• [DESCRIPTION OF THE TASK]
For every record that follows, write out the text exactly and omit the picture, if one is present.

• [SUPPLIED ENTRIES]
==*==
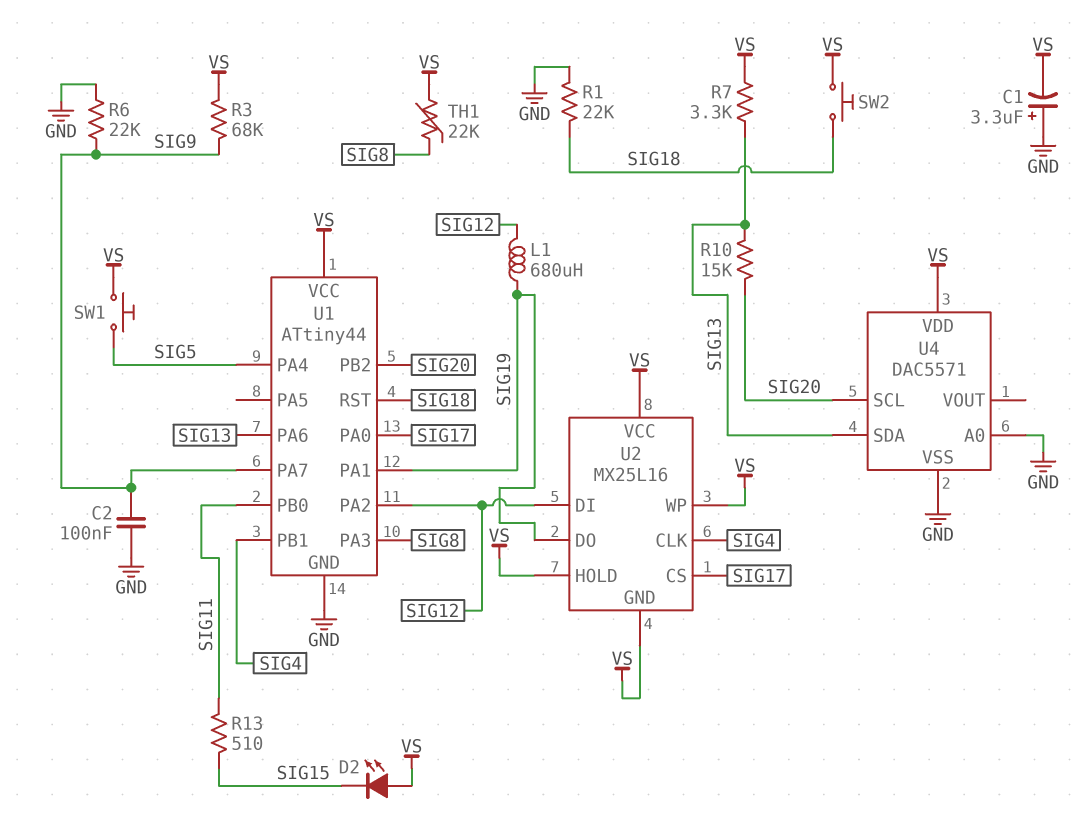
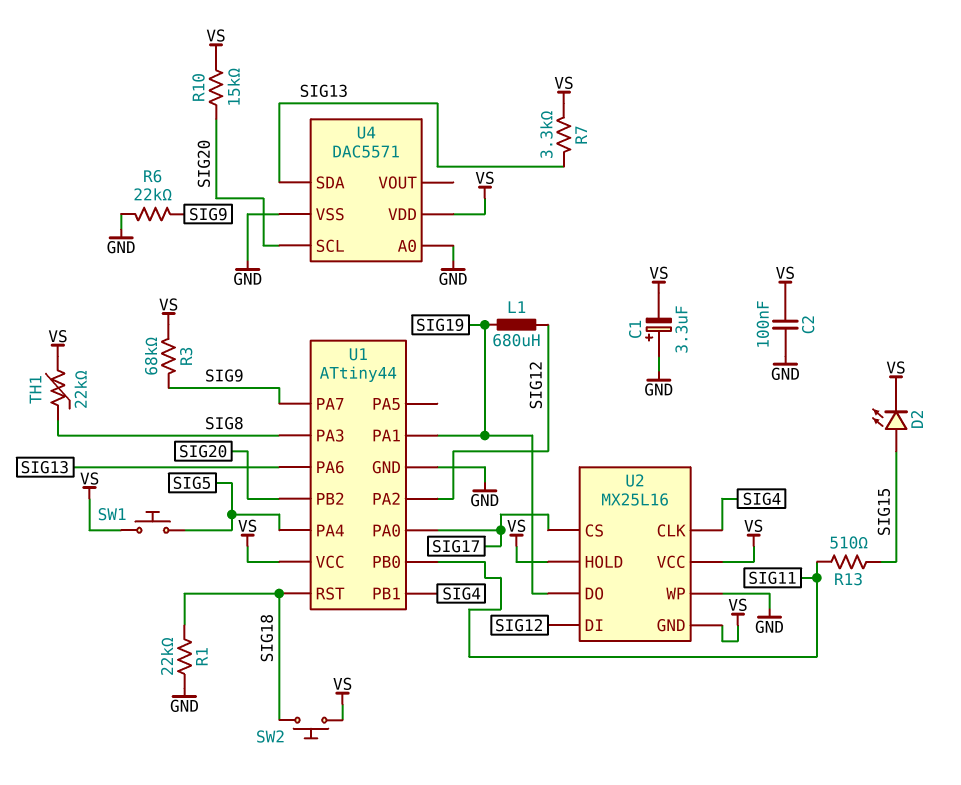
C2: 100nF (GND, SIG9) -> 100nF (GND, VS)
D2: LED (A VS, K SIG15) -> LED (A SIG15, K VS)
R10: 15k (SIG13, SIG20) -> 15k (SIG20, VS)
U2 pin WP: VS -> GND

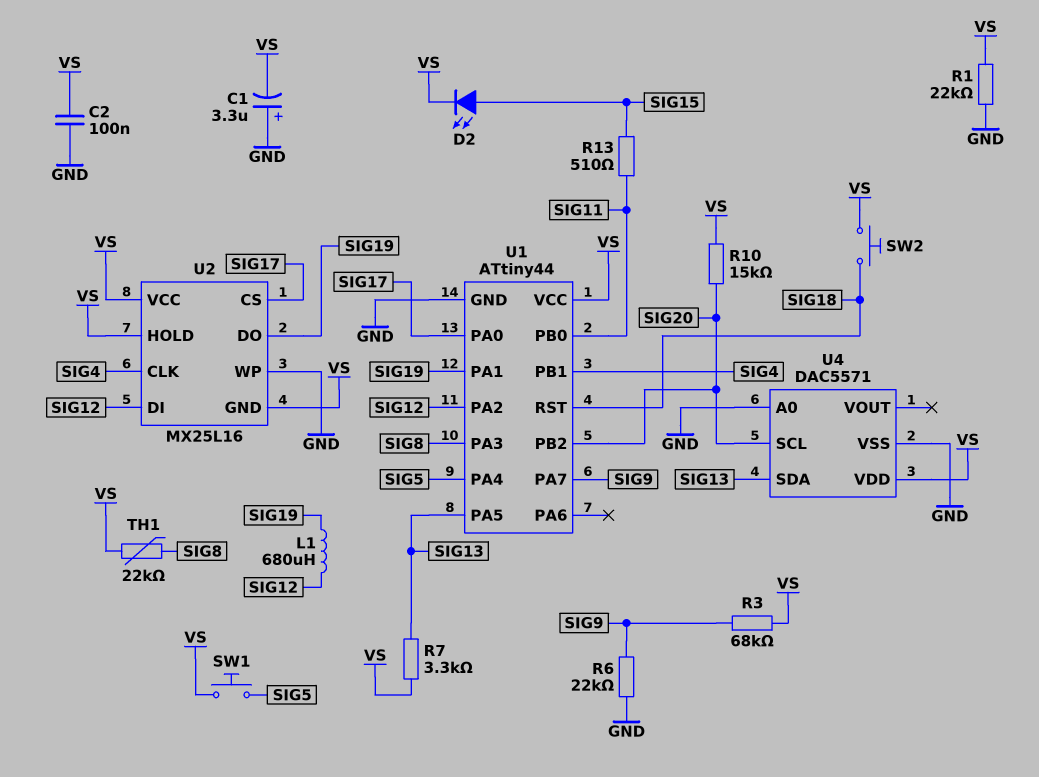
R1: 22k (GND, SIG18) -> 22k (GND, VS)
U1 pin PA5: none -> SIG13
U1 pin PA6: SIG13 -> none

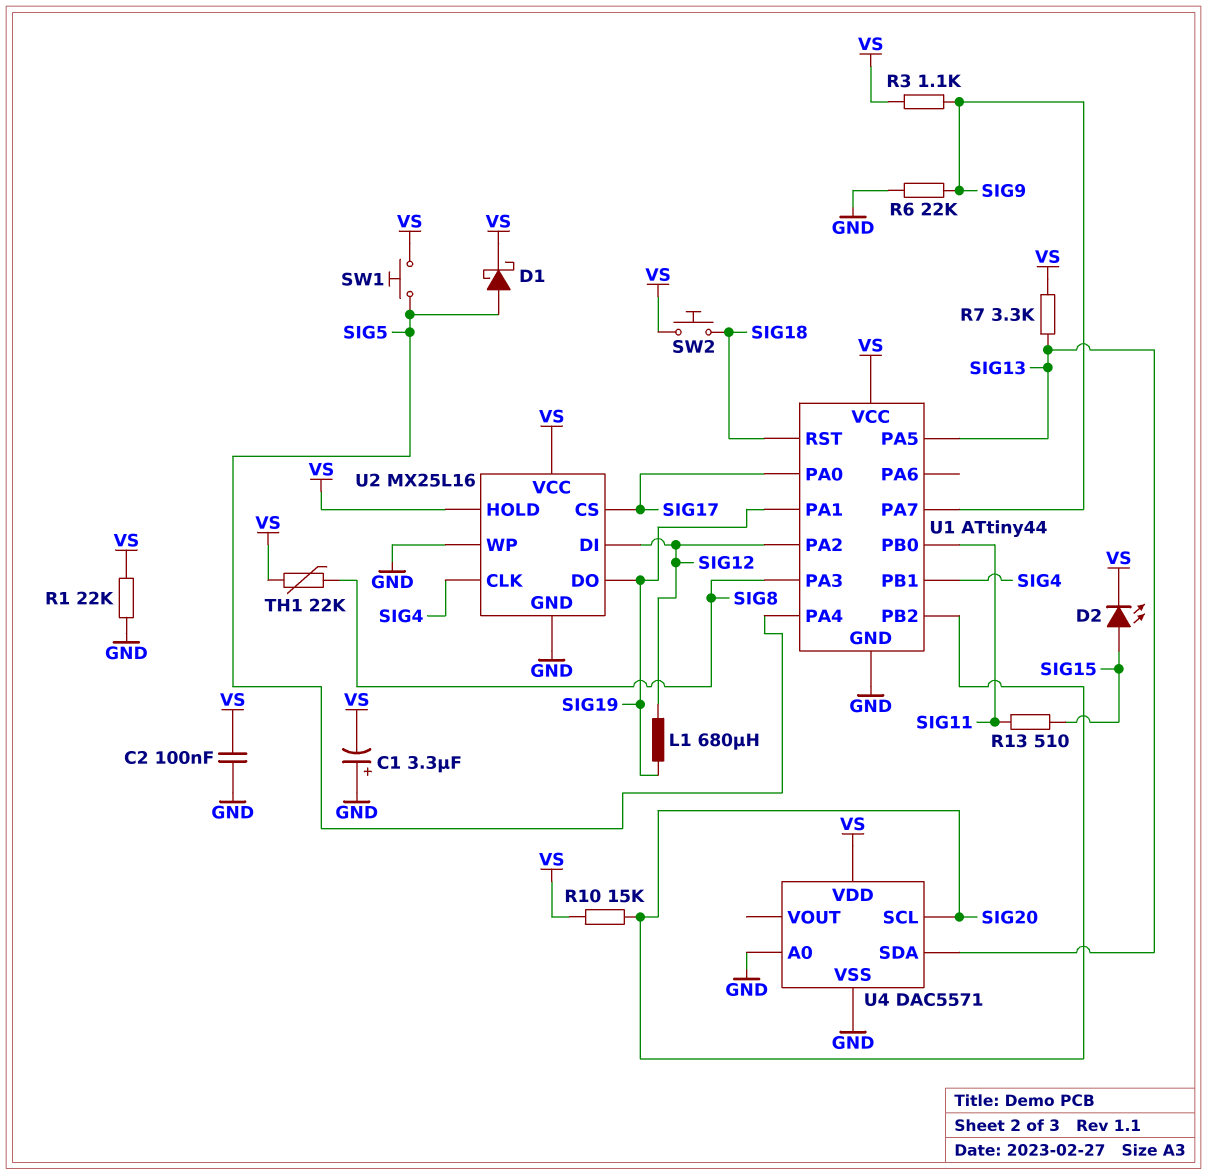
D1: none -> schottky (A SIG5, K VS)
R3: 68k (SIG9, VS) -> 1.1k (SIG9, VS)
U2 pin GND: VS -> GND

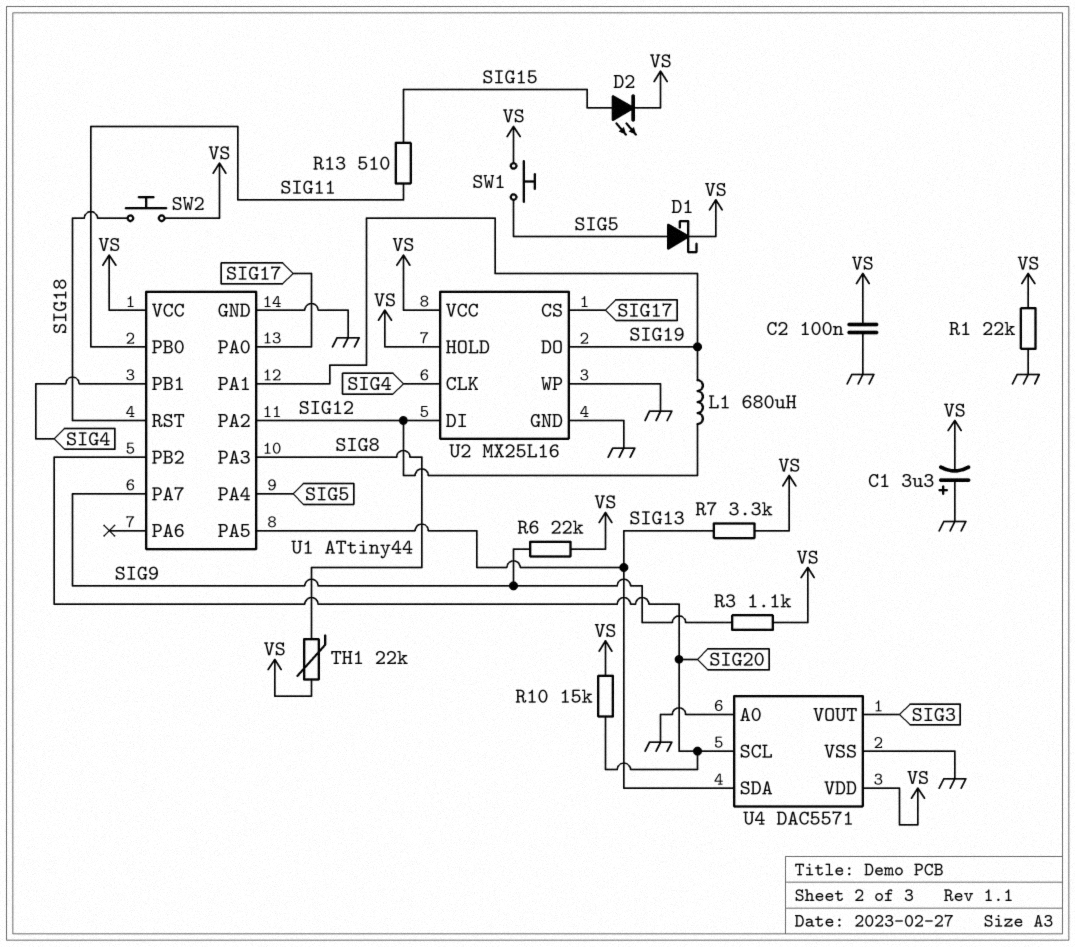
R6: 22k (GND, SIG9) -> 22k (SIG9, VS)
U4 pin VOUT: none -> SIG3

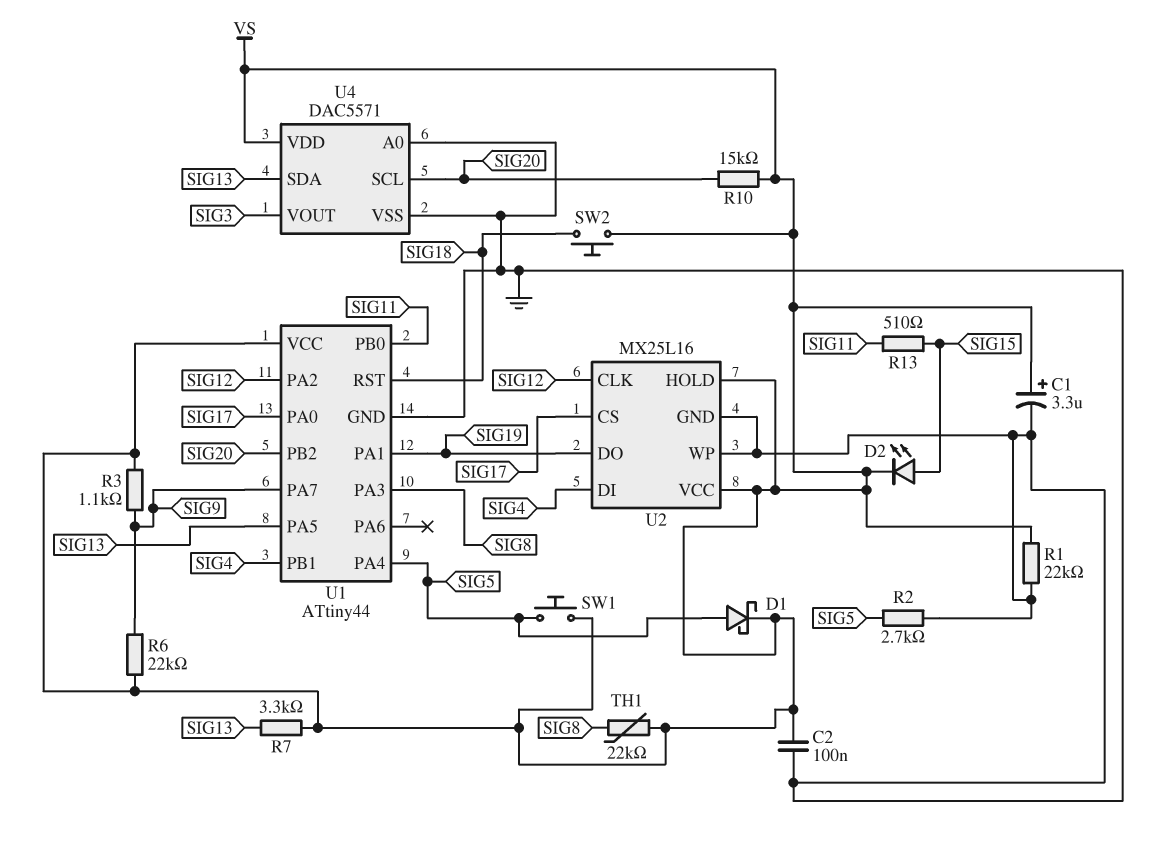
C1: 3.3uF (plus GND, minus VS) -> 3.3uF (plus VS, minus GND)
L1: 680uH (SIG12, SIG19) -> none
R2: none -> 2.7k (GND, SIG5)
U2 pin CLK: SIG4 -> SIG12
U2 pin DI: SIG12 -> SIG4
==*==
• [SOLUTION BELOW]
C2: 100nF (GND, SIG9) -> 100nF (GND, VS)
D2: LED (A VS, K SIG15) -> LED (A SIG15, K VS)
R10: 15k (SIG13, SIG20) -> 15k (SIG20, VS)
U2 pin WP: VS -> GND

R1: 22k (GND, SIG18) -> 22k (GND, VS)
U1 pin PA5: none -> SIG13
U1 pin PA6: SIG13 -> none

D1: none -> schottky (A SIG5, K VS)
R3: 68k (SIG9, VS) -> 1.1k (SIG9, VS)
U2 pin GND: VS -> GND

R6: 22k (GND, SIG9) -> 22k (SIG9, VS)
U4 pin VOUT: none -> SIG3

C1: 3.3uF (plus GND, minus VS) -> 3.3uF (plus VS, minus GND)
L1: 680uH (SIG12, SIG19) -> none
R2: none -> 2.7k (GND, SIG5)
U2 pin CLK: SIG4 -> SIG12
U2 pin DI: SIG12 -> SIG4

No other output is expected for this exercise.